Your objective
Go over the records and copy every line with the string "left".

[Exercise materials]

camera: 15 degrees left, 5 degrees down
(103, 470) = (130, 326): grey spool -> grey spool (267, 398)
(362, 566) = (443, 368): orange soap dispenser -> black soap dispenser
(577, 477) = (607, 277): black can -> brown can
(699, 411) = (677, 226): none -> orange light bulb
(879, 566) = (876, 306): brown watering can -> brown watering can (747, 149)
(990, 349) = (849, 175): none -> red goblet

[/Exercise materials]
[Exercise materials]

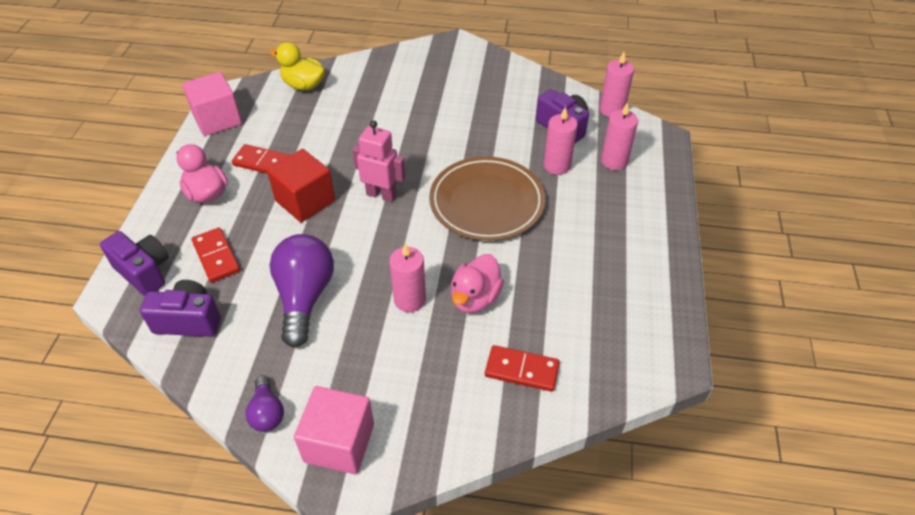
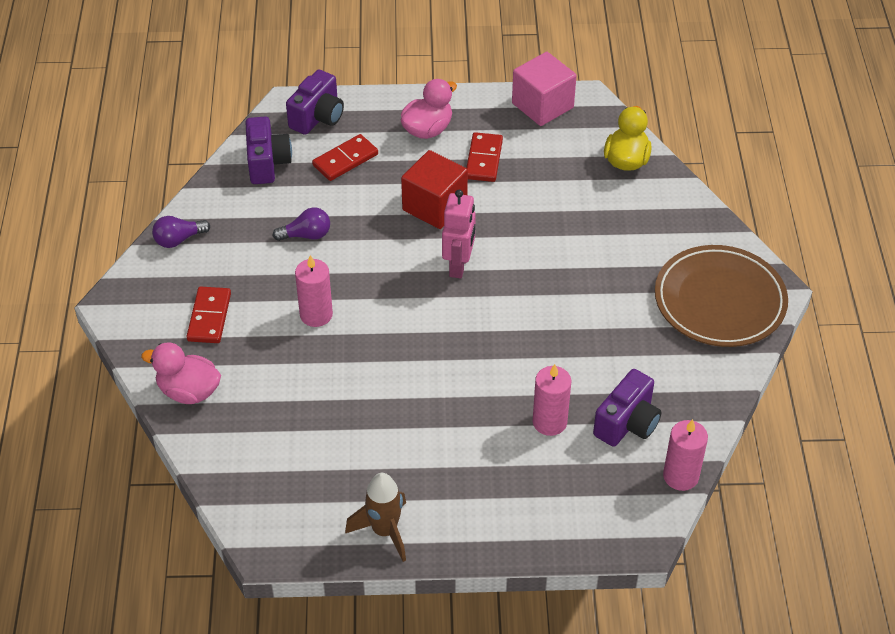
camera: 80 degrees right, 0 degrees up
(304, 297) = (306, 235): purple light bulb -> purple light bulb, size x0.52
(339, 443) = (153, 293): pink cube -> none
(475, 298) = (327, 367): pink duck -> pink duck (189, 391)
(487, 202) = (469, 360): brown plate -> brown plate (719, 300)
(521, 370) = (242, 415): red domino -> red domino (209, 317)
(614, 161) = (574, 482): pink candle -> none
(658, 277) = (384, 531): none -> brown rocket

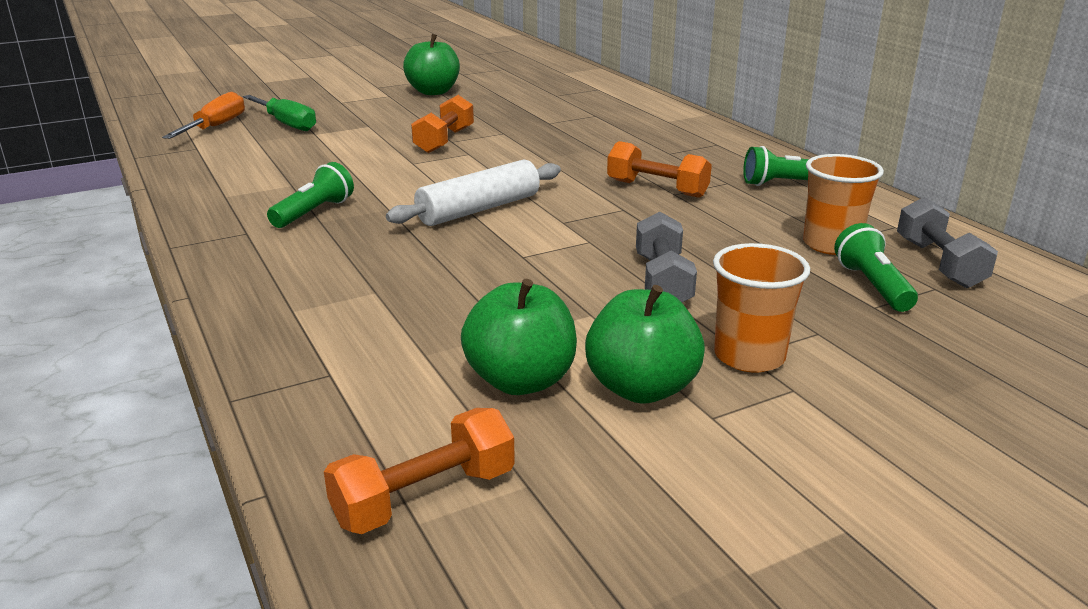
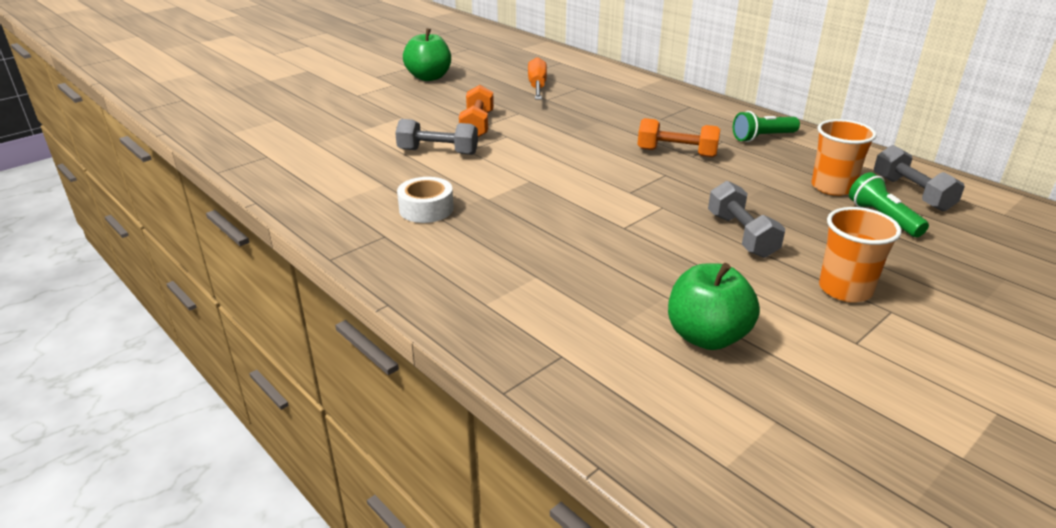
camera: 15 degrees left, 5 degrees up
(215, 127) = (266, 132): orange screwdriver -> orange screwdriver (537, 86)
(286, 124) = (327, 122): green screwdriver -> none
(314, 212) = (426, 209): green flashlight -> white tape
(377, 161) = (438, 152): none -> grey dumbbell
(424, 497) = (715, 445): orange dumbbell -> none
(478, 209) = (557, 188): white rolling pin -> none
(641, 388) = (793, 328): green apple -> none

[/Exercise materials]

Exercise result
camera: 15 degrees left, 5 degrees down
camera: 15 degrees left, 5 degrees up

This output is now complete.